# [PROBLEM TO WORK ON]
A faithful copy of every entry, with the pictures removed, is what is needed here.
________
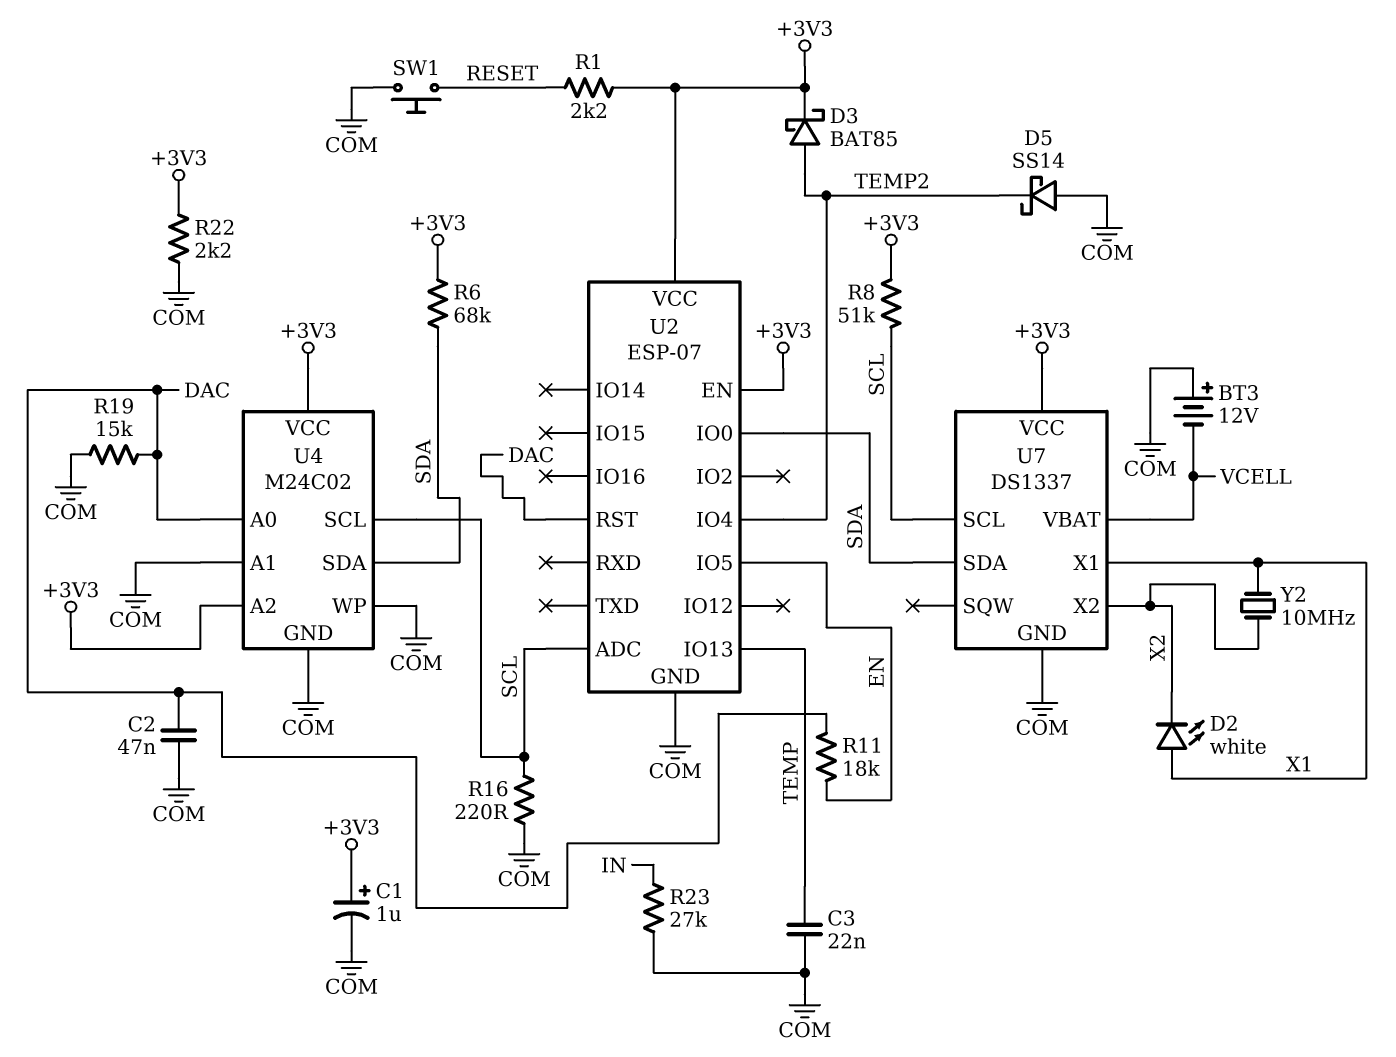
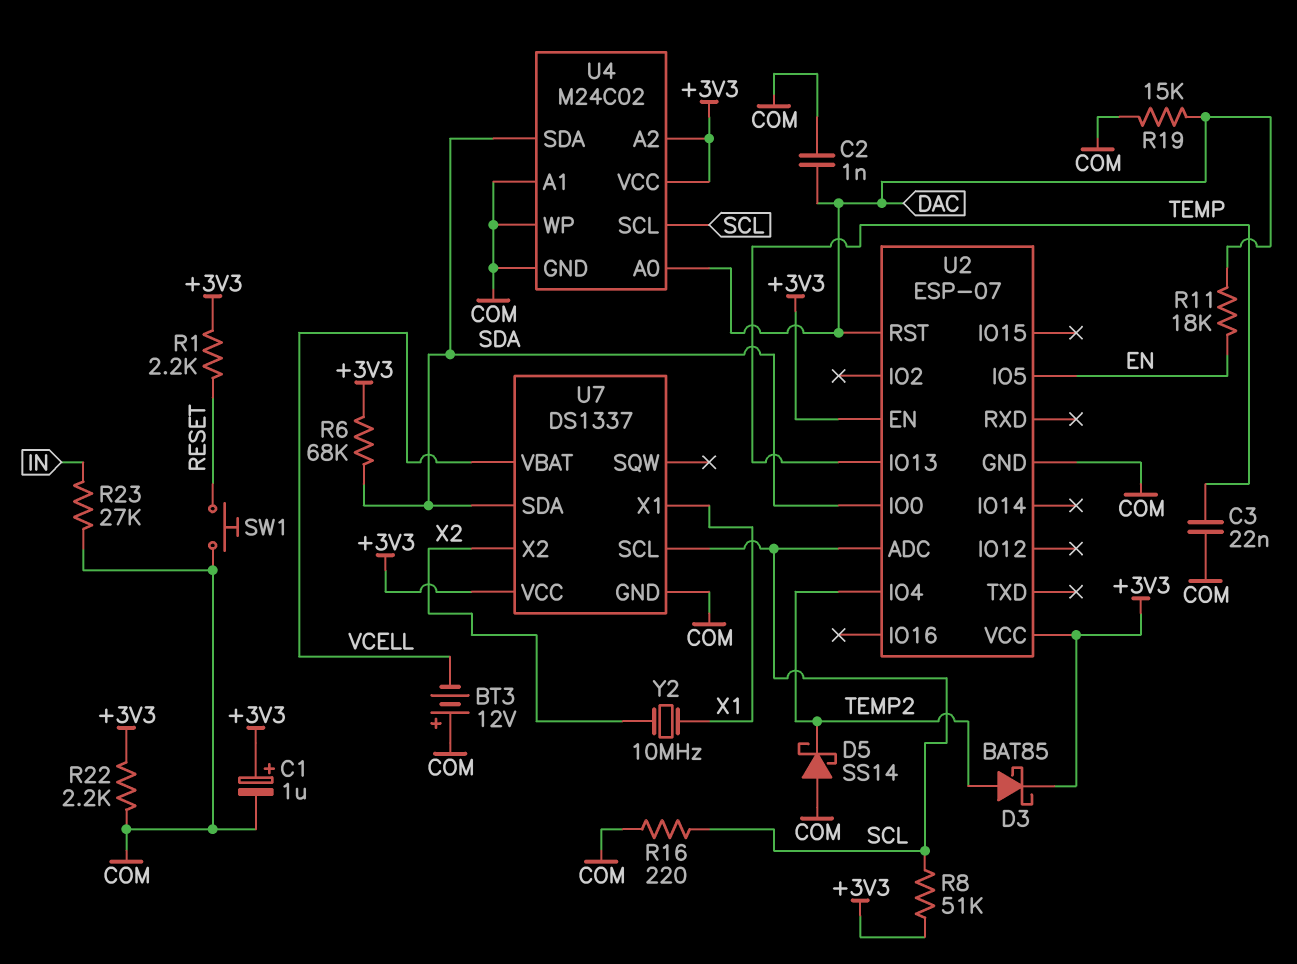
C2: 47nF (COM, DAC) -> 1nF (COM, DAC)
D2: LED white (A X1, K X2) -> none

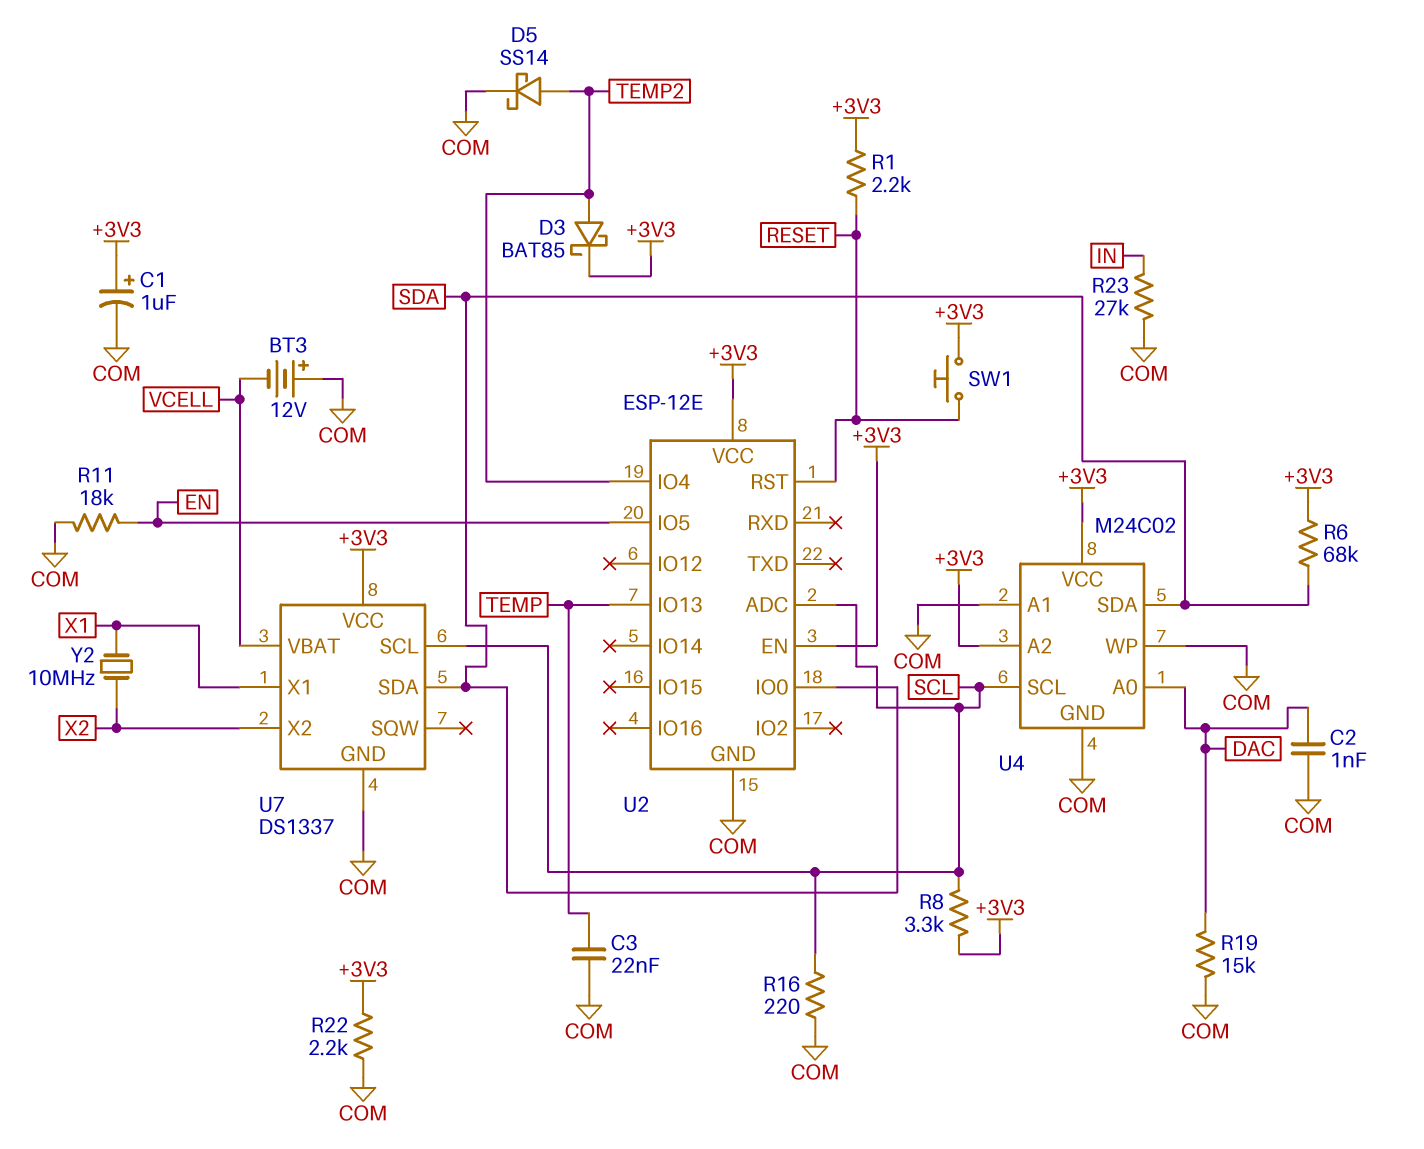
D5: schottky SS14 (A COM, K TEMP2) -> schottky SS14 (A TEMP2, K COM)
R8: 51k (+3V3, SCL) -> 3.3k (+3V3, SCL)
R11: 18k (DAC, EN) -> 18k (COM, EN)
SW1: button (COM, RESET) -> button (+3V3, RESET)
U2: ESP-07 -> ESP-12E
U2 pin RST: DAC -> RESET

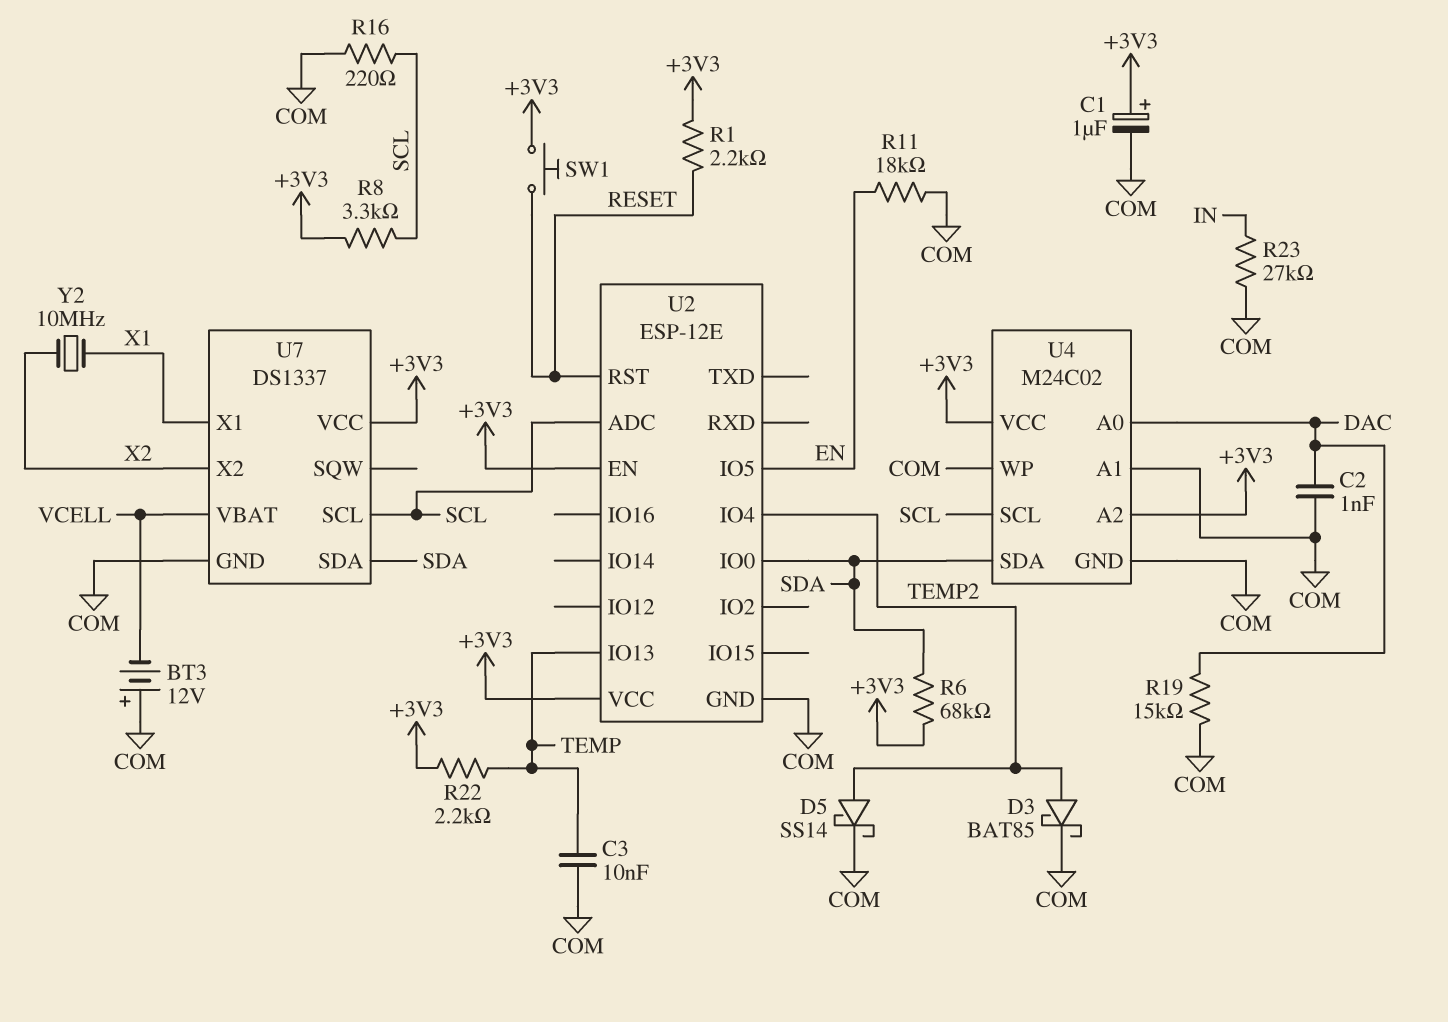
C3: 22nF (COM, TEMP) -> 10nF (COM, TEMP)
D3: schottky BAT85 (A TEMP2, K +3V3) -> schottky BAT85 (A TEMP2, K COM)
R22: 2.2k (+3V3, COM) -> 2.2k (+3V3, TEMP)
________
# [EXERCISE RESPONSE]
C2: 47nF (COM, DAC) -> 1nF (COM, DAC)
D2: LED white (A X1, K X2) -> none

D5: schottky SS14 (A COM, K TEMP2) -> schottky SS14 (A TEMP2, K COM)
R8: 51k (+3V3, SCL) -> 3.3k (+3V3, SCL)
R11: 18k (DAC, EN) -> 18k (COM, EN)
SW1: button (COM, RESET) -> button (+3V3, RESET)
U2: ESP-07 -> ESP-12E
U2 pin RST: DAC -> RESET

C3: 22nF (COM, TEMP) -> 10nF (COM, TEMP)
D3: schottky BAT85 (A TEMP2, K +3V3) -> schottky BAT85 (A TEMP2, K COM)
R22: 2.2k (+3V3, COM) -> 2.2k (+3V3, TEMP)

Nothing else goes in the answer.